*** LISTED ENTRIES ***

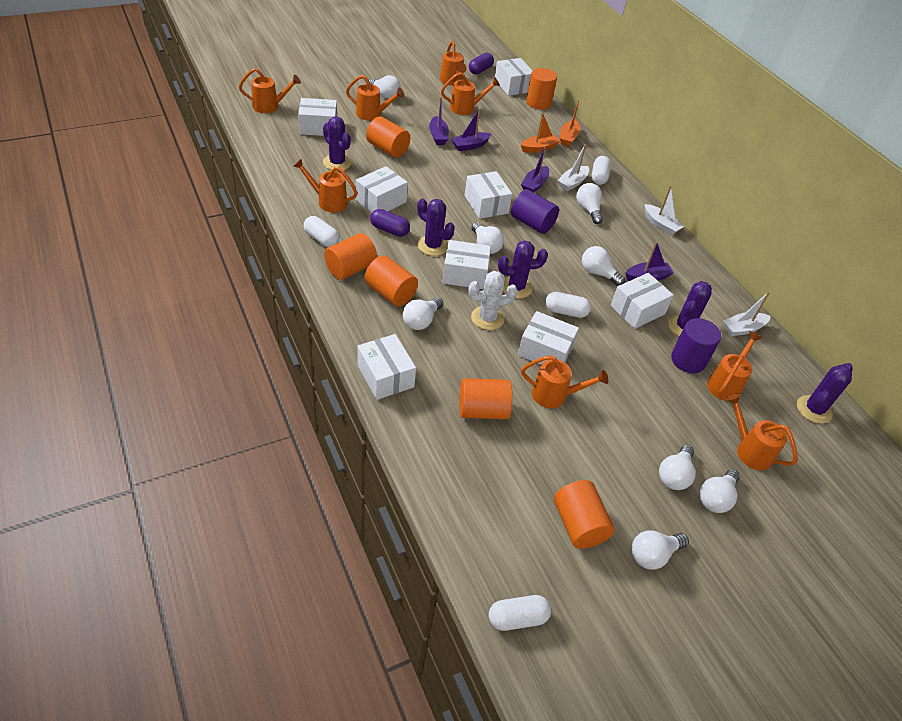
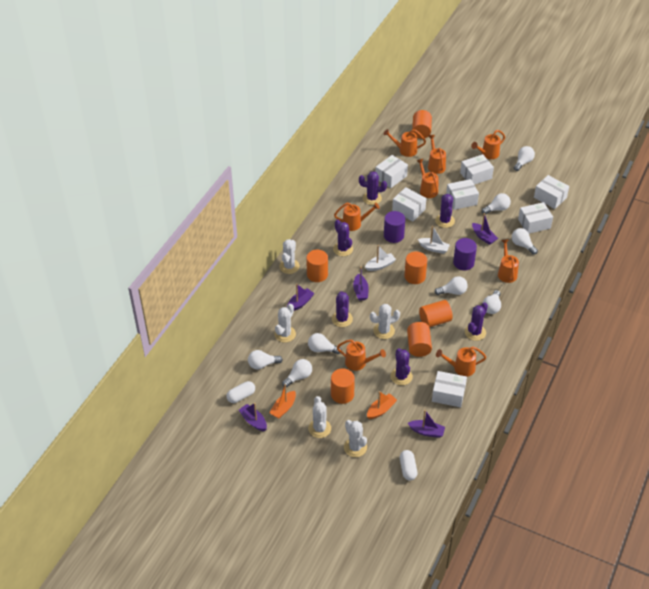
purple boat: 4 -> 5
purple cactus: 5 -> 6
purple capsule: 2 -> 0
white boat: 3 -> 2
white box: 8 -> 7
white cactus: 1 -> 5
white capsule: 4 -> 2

*** End of LISTED ENTRIES ***
*** LISTED ENTRIES ***

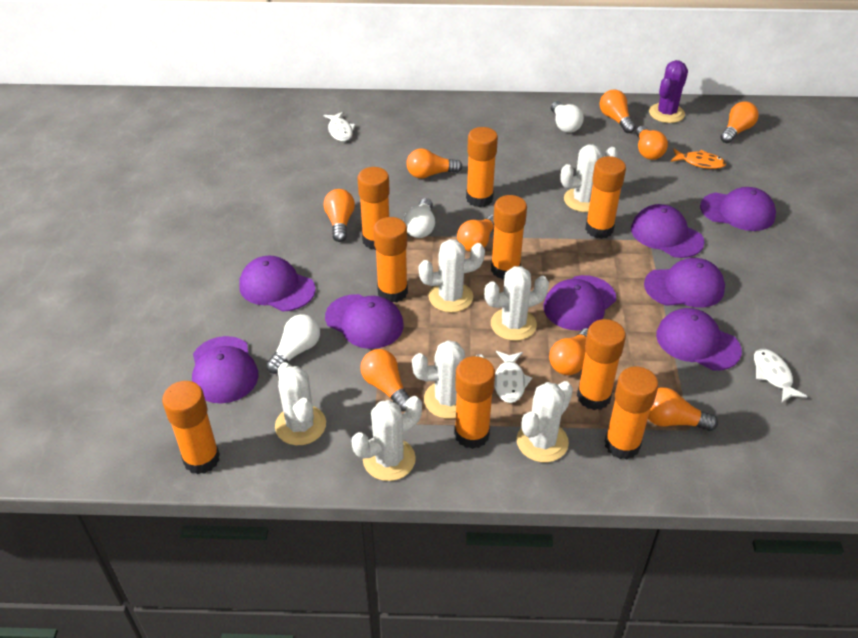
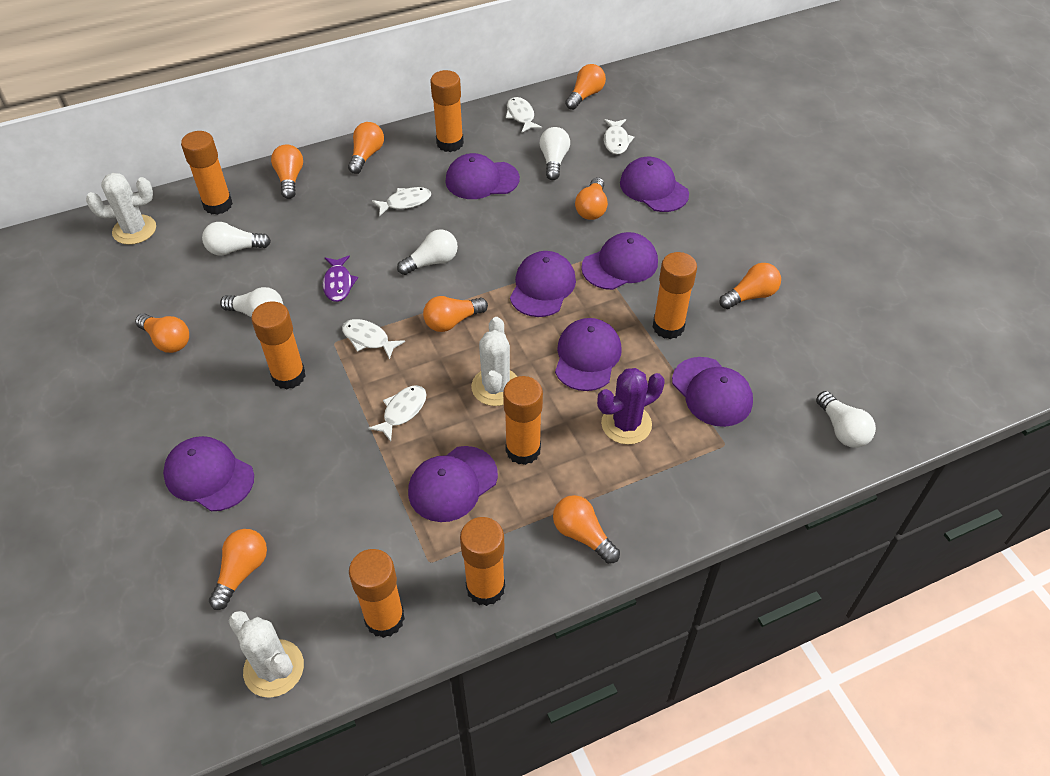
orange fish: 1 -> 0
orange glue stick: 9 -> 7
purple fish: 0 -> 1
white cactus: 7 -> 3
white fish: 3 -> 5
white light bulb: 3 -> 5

*** End of LISTED ENTRIES ***
*** LISTED ENTRIES ***

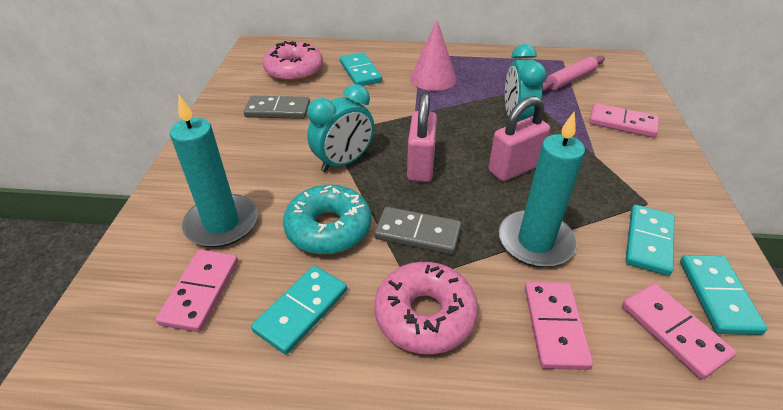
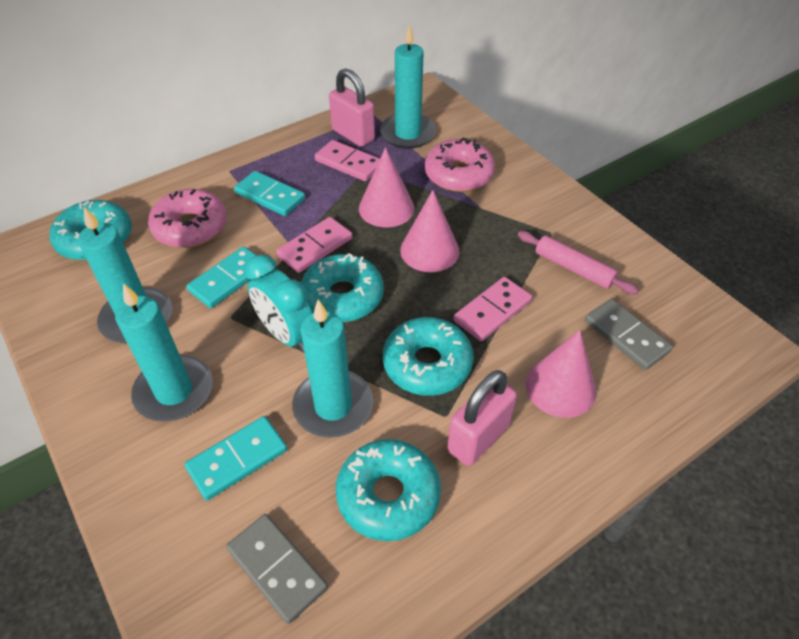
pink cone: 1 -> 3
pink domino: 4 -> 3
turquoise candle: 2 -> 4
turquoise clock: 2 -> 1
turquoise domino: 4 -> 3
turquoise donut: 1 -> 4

*** End of LISTED ENTRIES ***

WORK ITEM: Could you repeat exactly the lines above from the line with "purple boat: 4 -> 5" up to and including the line with "white capsule: 4 -> 2", and only those?

FINAL ANSWER:
purple boat: 4 -> 5
purple cactus: 5 -> 6
purple capsule: 2 -> 0
white boat: 3 -> 2
white box: 8 -> 7
white cactus: 1 -> 5
white capsule: 4 -> 2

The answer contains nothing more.